**Spatial object tracking data:**
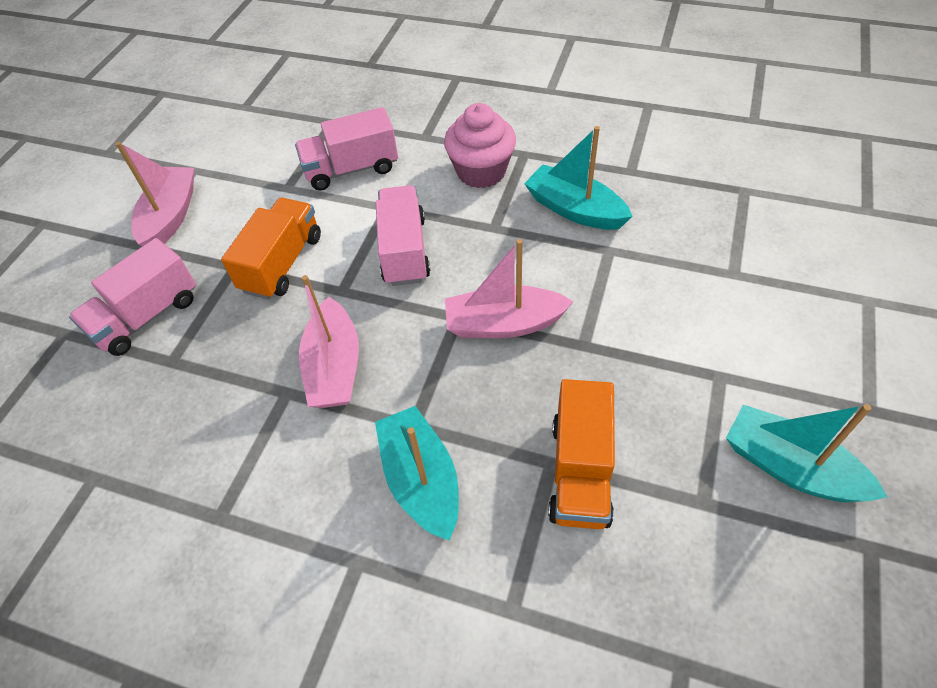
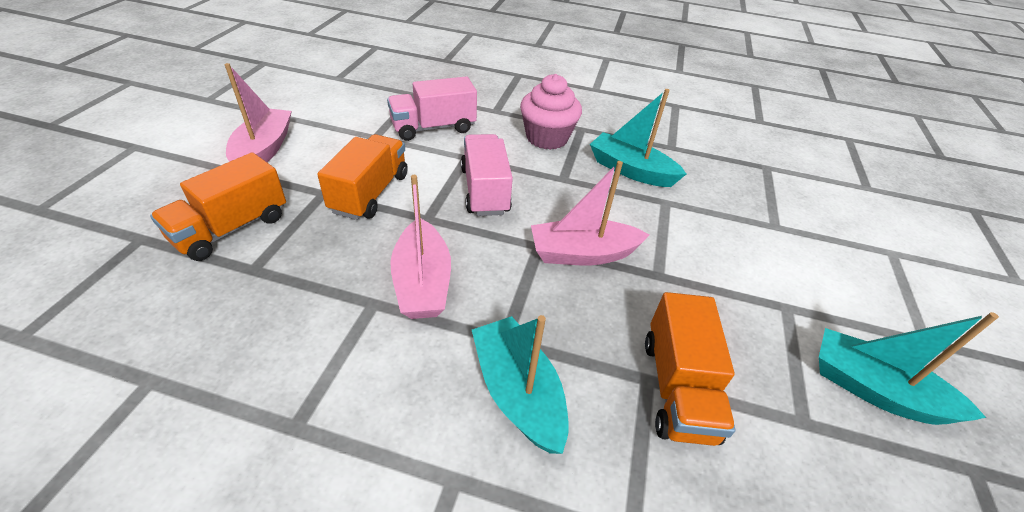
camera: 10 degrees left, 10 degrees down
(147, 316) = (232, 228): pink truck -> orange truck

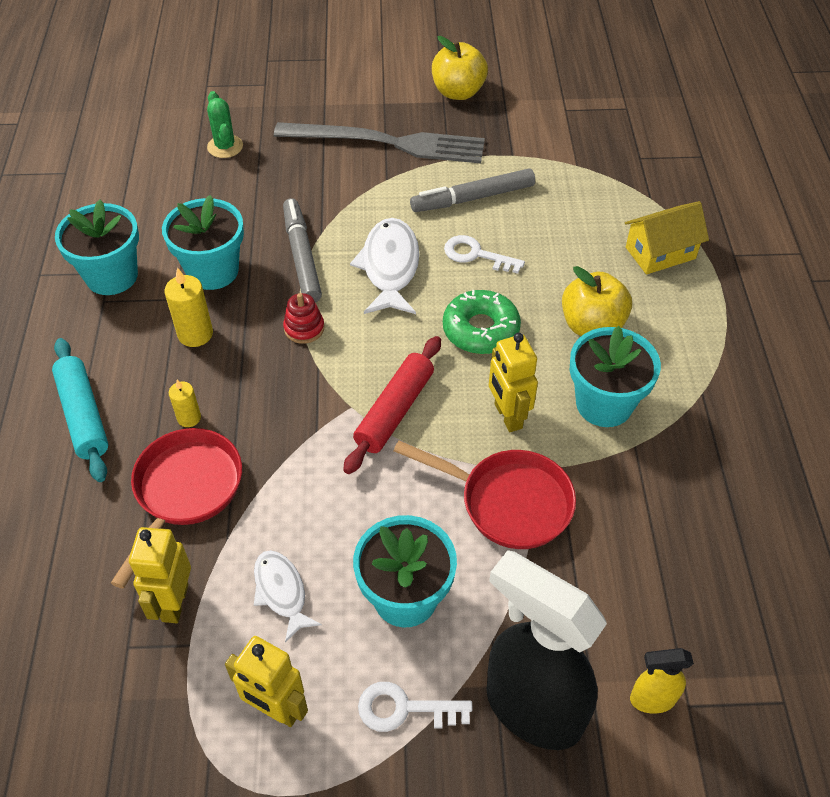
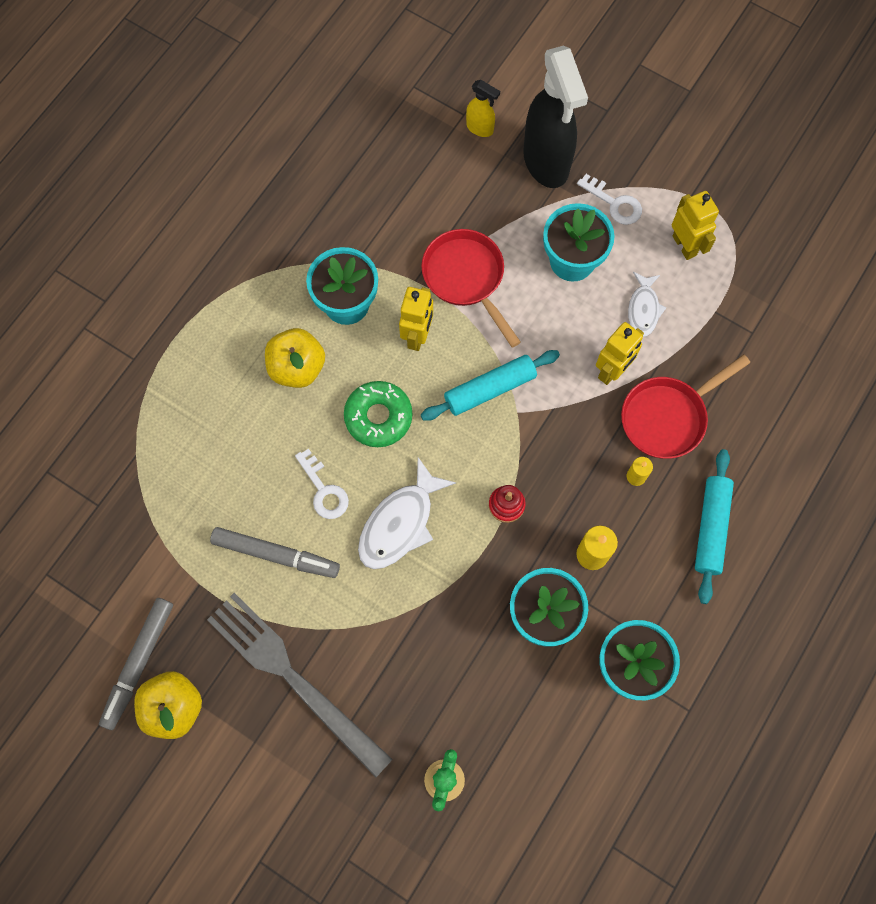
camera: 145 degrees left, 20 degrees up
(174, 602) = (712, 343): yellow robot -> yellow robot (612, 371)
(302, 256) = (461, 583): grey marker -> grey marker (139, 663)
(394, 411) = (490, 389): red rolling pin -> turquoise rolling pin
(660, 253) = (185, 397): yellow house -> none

**PROBLEM DESCRIPTION:** Filter the entries by the string "camera" and copy each matching line.

**SOLVED PROBLEM:**
camera: 10 degrees left, 10 degrees down
camera: 145 degrees left, 20 degrees up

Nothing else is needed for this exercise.